--- Exercise requirements ---
After finding the line that contains "(279, 283) = (249, 226): pink" in the material below, print that line and all subsequent lines exactly, up to and including the last.

--- Information supplied ---
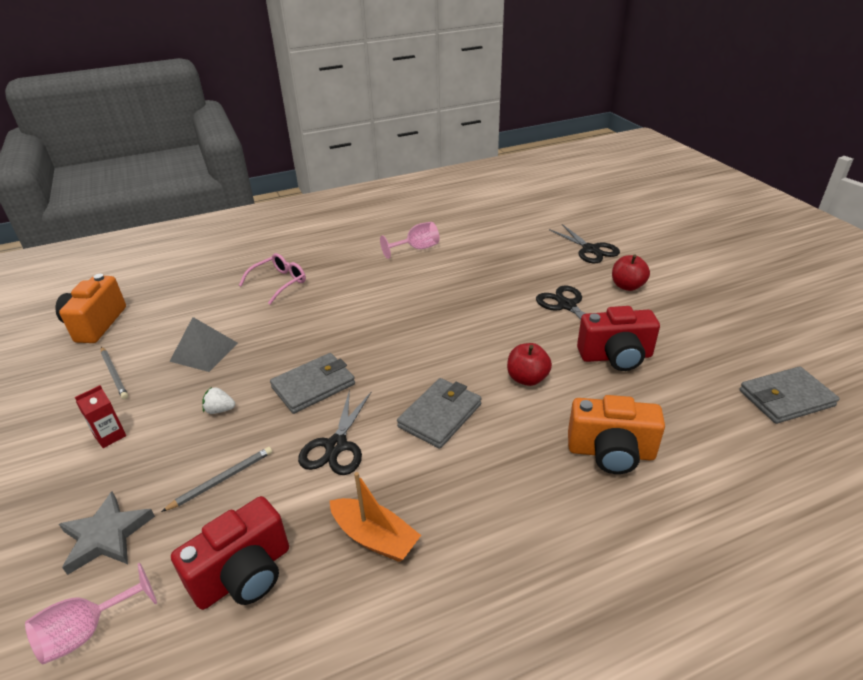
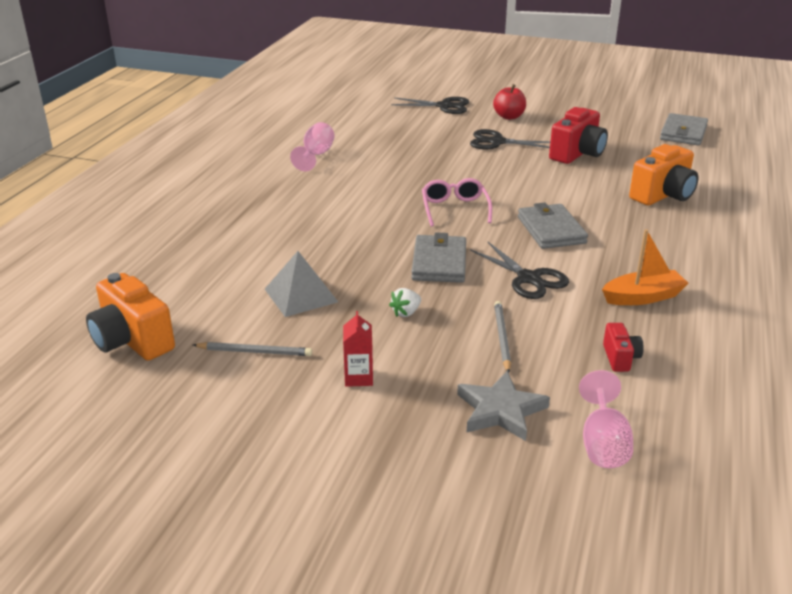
camera: 50 degrees left, 5 degrees down
(244, 574) = (620, 358): red camera -> red camera, size x0.52
(279, 283) = (249, 226): pink glasses -> pink glasses (454, 209)
(527, 378) = (556, 187): red apple -> none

--- Result of this task ---
(279, 283) = (249, 226): pink glasses -> pink glasses (454, 209)
(527, 378) = (556, 187): red apple -> none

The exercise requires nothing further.